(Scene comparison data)
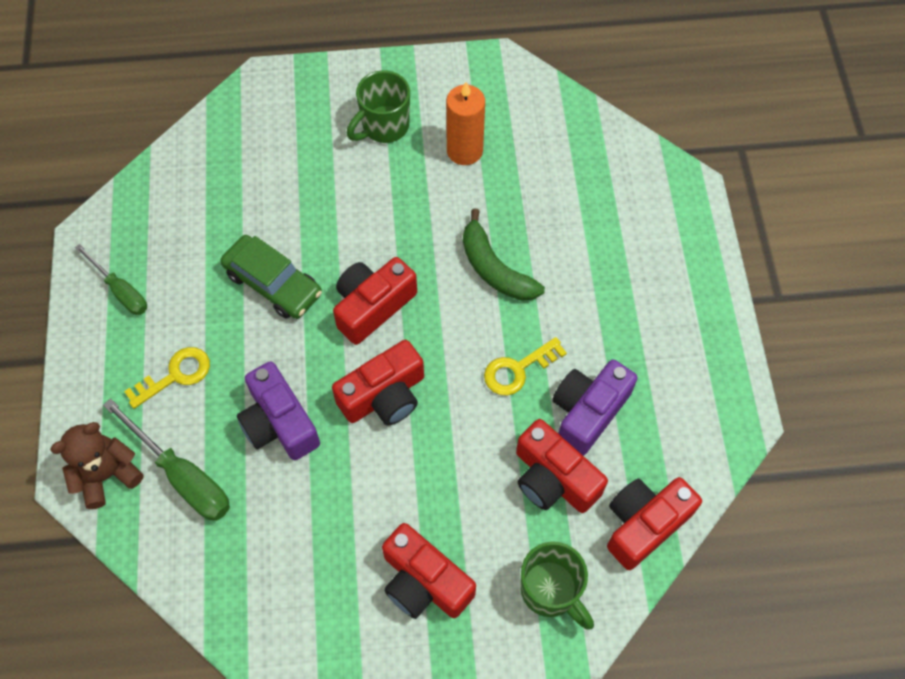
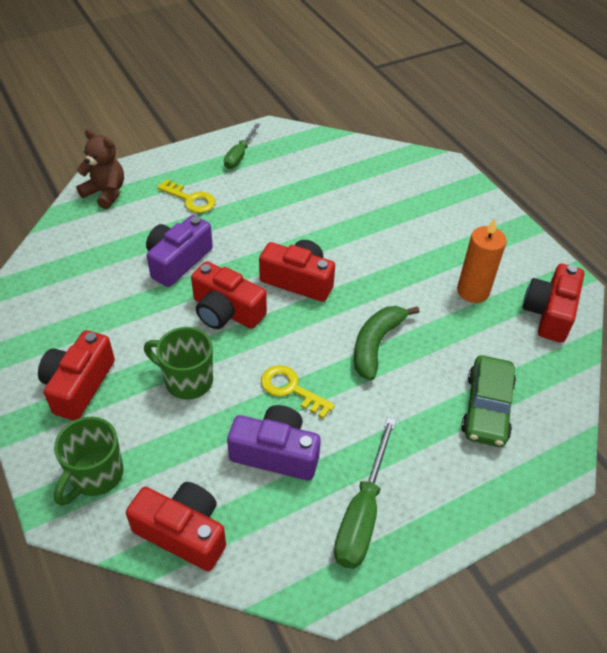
camera: 65 degrees right, 15 degrees down
(182, 476) = (118, 227): green screwdriver -> green screwdriver (362, 512)
(273, 283) = (286, 222): green car -> green car (486, 408)
(384, 127) = (458, 238): green mug -> green mug (187, 380)
(553, 478) = (200, 446): red camera -> red camera (549, 313)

*Work instructions:*
What is needed is an exact copy of the records above, with no pictures in it.

*Task output:*
camera: 65 degrees right, 15 degrees down
(182, 476) = (118, 227): green screwdriver -> green screwdriver (362, 512)
(273, 283) = (286, 222): green car -> green car (486, 408)
(384, 127) = (458, 238): green mug -> green mug (187, 380)
(553, 478) = (200, 446): red camera -> red camera (549, 313)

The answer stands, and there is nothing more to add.